----- Data provided
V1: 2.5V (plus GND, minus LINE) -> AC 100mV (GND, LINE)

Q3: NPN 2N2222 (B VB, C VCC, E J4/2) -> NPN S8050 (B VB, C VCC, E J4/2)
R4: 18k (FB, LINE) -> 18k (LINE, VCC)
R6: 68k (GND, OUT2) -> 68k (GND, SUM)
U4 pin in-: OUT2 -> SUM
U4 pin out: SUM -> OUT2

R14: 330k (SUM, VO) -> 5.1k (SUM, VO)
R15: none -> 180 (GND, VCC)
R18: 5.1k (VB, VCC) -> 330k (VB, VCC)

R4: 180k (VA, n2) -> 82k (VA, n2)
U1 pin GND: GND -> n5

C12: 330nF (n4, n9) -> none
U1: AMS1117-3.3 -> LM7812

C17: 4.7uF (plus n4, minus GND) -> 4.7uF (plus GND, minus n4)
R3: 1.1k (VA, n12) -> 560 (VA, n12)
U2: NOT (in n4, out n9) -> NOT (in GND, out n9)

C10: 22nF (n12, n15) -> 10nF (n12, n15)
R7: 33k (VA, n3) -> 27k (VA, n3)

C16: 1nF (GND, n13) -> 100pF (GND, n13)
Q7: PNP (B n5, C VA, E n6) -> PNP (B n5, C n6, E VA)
----------
### Work order
The answer should be the complete set of records, printed exactly.

### Answer box
V1: 2.5V (plus GND, minus LINE) -> AC 100mV (GND, LINE)

Q3: NPN 2N2222 (B VB, C VCC, E J4/2) -> NPN S8050 (B VB, C VCC, E J4/2)
R4: 18k (FB, LINE) -> 18k (LINE, VCC)
R6: 68k (GND, OUT2) -> 68k (GND, SUM)
U4 pin in-: OUT2 -> SUM
U4 pin out: SUM -> OUT2

R14: 330k (SUM, VO) -> 5.1k (SUM, VO)
R15: none -> 180 (GND, VCC)
R18: 5.1k (VB, VCC) -> 330k (VB, VCC)

R4: 180k (VA, n2) -> 82k (VA, n2)
U1 pin GND: GND -> n5

C12: 330nF (n4, n9) -> none
U1: AMS1117-3.3 -> LM7812

C17: 4.7uF (plus n4, minus GND) -> 4.7uF (plus GND, minus n4)
R3: 1.1k (VA, n12) -> 560 (VA, n12)
U2: NOT (in n4, out n9) -> NOT (in GND, out n9)

C10: 22nF (n12, n15) -> 10nF (n12, n15)
R7: 33k (VA, n3) -> 27k (VA, n3)

C16: 1nF (GND, n13) -> 100pF (GND, n13)
Q7: PNP (B n5, C VA, E n6) -> PNP (B n5, C n6, E VA)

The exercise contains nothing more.